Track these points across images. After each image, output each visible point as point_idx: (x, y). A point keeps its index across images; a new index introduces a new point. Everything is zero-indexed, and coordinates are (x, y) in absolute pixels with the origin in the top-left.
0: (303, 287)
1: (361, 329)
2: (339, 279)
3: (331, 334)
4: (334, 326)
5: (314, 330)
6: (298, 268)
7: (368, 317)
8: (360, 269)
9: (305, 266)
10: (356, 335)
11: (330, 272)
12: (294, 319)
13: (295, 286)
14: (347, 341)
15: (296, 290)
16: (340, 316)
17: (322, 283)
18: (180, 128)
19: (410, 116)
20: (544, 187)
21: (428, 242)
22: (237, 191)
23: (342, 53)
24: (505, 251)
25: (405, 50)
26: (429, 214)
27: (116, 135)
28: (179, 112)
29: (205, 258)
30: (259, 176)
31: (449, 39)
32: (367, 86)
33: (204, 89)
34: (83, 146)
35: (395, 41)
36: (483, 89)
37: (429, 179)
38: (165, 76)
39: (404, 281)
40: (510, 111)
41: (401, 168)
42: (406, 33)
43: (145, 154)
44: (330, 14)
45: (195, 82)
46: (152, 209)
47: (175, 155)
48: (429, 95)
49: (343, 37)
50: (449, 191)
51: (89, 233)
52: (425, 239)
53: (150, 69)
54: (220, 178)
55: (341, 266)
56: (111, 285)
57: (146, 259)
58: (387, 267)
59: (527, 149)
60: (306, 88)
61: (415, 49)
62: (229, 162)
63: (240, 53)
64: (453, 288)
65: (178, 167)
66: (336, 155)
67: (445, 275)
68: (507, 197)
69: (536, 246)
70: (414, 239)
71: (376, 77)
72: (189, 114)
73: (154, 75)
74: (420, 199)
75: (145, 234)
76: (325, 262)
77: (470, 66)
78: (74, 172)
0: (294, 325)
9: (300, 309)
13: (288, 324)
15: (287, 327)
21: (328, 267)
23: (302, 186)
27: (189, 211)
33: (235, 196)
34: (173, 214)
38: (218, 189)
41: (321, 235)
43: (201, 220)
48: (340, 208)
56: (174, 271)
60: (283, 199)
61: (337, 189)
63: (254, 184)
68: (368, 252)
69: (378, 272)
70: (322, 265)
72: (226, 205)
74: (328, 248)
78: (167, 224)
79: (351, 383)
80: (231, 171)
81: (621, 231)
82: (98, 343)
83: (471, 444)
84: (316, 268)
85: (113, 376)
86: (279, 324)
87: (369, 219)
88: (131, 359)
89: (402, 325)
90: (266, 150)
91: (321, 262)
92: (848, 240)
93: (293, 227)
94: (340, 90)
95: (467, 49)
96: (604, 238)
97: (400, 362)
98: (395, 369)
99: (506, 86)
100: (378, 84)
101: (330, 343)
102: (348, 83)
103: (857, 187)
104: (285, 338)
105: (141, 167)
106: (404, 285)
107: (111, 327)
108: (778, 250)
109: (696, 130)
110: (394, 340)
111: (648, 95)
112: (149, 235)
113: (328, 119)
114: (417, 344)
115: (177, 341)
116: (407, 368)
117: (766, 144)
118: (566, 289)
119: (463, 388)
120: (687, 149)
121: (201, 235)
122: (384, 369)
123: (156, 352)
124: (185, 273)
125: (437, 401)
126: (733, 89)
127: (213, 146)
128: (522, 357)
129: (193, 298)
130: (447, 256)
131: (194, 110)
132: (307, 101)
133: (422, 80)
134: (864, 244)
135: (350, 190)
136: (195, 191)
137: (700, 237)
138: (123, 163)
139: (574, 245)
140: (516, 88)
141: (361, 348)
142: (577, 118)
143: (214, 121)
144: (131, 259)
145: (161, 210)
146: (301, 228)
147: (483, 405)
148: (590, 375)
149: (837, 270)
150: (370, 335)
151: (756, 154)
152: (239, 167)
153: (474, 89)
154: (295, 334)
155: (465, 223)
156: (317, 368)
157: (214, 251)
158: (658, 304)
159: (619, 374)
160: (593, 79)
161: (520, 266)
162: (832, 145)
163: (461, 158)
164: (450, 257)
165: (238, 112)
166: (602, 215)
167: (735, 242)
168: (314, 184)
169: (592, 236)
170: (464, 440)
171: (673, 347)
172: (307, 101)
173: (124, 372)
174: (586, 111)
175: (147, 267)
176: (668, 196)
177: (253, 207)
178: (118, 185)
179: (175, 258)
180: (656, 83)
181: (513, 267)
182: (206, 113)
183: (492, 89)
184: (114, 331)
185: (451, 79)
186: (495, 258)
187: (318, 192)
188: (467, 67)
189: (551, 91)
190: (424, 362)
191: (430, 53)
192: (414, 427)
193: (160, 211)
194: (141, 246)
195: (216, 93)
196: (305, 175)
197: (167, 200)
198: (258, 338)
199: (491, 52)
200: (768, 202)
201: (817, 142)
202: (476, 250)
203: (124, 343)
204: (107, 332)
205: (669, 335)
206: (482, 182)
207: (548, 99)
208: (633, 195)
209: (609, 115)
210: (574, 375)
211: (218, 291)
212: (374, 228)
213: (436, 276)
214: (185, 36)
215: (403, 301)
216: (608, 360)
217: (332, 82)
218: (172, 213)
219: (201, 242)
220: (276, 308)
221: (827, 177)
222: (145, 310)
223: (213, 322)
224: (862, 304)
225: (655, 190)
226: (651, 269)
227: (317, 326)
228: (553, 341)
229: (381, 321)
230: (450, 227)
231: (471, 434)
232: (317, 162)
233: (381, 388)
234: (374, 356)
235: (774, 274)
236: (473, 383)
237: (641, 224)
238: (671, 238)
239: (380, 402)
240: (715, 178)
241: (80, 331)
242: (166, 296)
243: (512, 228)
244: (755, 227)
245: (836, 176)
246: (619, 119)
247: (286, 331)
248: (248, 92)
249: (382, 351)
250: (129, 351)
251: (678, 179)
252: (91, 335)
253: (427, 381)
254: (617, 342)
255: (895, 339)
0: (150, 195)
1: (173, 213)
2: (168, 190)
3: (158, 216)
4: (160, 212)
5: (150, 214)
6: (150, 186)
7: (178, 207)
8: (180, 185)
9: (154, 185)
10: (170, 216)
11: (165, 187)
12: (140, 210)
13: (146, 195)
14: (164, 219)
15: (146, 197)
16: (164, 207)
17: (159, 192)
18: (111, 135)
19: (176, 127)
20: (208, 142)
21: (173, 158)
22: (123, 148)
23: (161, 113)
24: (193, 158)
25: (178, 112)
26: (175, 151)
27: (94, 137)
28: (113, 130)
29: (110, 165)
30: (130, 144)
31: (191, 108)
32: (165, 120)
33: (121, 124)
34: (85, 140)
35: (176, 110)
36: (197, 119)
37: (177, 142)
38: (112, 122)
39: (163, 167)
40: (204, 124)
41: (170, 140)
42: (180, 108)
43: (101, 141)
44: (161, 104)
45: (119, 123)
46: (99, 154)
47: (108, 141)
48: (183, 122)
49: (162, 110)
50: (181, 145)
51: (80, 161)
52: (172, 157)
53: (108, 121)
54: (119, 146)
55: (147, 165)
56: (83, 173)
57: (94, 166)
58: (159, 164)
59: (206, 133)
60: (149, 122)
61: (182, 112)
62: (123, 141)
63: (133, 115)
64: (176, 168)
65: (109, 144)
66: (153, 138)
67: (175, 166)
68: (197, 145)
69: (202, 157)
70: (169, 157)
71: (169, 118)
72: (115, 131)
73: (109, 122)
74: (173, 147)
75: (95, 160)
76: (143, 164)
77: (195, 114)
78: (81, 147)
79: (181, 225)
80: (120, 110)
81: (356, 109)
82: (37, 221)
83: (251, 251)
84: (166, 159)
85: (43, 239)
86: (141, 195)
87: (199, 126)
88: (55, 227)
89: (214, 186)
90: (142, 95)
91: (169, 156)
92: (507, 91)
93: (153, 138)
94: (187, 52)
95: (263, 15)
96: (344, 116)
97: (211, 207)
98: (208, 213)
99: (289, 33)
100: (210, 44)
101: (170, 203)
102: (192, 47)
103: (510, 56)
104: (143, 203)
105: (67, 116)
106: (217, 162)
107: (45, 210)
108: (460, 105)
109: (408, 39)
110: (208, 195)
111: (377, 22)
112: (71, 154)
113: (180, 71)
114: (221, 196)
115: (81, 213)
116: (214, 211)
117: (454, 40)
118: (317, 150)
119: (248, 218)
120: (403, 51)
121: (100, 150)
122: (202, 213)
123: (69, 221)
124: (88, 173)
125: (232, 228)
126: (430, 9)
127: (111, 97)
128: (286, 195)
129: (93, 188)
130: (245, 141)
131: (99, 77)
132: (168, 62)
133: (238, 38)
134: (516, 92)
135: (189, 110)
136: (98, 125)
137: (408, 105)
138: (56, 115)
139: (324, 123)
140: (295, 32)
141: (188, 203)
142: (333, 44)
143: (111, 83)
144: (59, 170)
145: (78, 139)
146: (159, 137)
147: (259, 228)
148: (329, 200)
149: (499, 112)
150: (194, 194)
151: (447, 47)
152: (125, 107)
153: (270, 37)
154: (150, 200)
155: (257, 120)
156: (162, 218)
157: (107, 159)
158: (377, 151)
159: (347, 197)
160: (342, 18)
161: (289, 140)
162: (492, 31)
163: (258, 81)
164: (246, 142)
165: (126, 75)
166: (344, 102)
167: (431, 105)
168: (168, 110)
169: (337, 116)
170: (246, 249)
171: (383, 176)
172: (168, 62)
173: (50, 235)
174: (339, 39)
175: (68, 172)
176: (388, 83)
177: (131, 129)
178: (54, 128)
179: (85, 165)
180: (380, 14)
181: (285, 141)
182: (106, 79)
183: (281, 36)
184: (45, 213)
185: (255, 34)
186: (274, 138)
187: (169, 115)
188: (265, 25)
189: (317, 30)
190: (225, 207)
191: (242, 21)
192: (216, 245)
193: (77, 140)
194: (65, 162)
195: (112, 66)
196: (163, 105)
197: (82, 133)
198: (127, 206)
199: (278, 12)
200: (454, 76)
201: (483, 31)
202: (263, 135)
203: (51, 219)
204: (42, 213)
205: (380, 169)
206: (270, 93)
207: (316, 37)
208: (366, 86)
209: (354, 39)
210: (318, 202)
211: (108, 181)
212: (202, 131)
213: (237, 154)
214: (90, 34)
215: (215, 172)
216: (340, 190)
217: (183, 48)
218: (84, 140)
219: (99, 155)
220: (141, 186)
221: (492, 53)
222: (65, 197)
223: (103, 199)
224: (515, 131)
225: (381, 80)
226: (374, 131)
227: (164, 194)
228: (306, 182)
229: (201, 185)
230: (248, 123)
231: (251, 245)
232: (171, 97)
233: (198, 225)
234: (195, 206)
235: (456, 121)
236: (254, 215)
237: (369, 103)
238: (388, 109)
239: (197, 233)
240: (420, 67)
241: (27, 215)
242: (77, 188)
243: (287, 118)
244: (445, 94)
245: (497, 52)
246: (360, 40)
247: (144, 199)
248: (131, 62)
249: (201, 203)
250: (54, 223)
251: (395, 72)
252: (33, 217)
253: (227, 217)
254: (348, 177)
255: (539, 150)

== == ==

Return verbatim the lines of the entries from the first line through the line containing "45: (195, 82)", including both.

▶ **Answer below**
Track these points across images. After each image, output each visible point as point_idx: (x, y). A point keeps its index across images; a new index introduces a new point. Everything is zero-indexed, and coordinates are (x, y) in absolute pixels with the origin in the top-left.
0: (303, 287)
1: (361, 329)
2: (339, 279)
3: (331, 334)
4: (334, 326)
5: (314, 330)
6: (298, 268)
7: (368, 317)
8: (360, 269)
9: (305, 266)
10: (356, 335)
11: (330, 272)
12: (294, 319)
13: (295, 286)
14: (347, 341)
15: (296, 290)
16: (340, 316)
17: (322, 283)
18: (180, 128)
19: (410, 116)
20: (544, 187)
21: (428, 242)
22: (237, 191)
23: (342, 53)
24: (505, 251)
25: (405, 50)
26: (429, 214)
27: (116, 135)
28: (179, 112)
29: (205, 258)
30: (259, 176)
31: (449, 39)
32: (367, 86)
33: (204, 89)
34: (83, 146)
35: (395, 41)
36: (483, 89)
37: (429, 179)
38: (165, 76)
39: (404, 281)
40: (510, 111)
41: (401, 168)
42: (406, 33)
43: (145, 154)
44: (330, 14)
45: (195, 82)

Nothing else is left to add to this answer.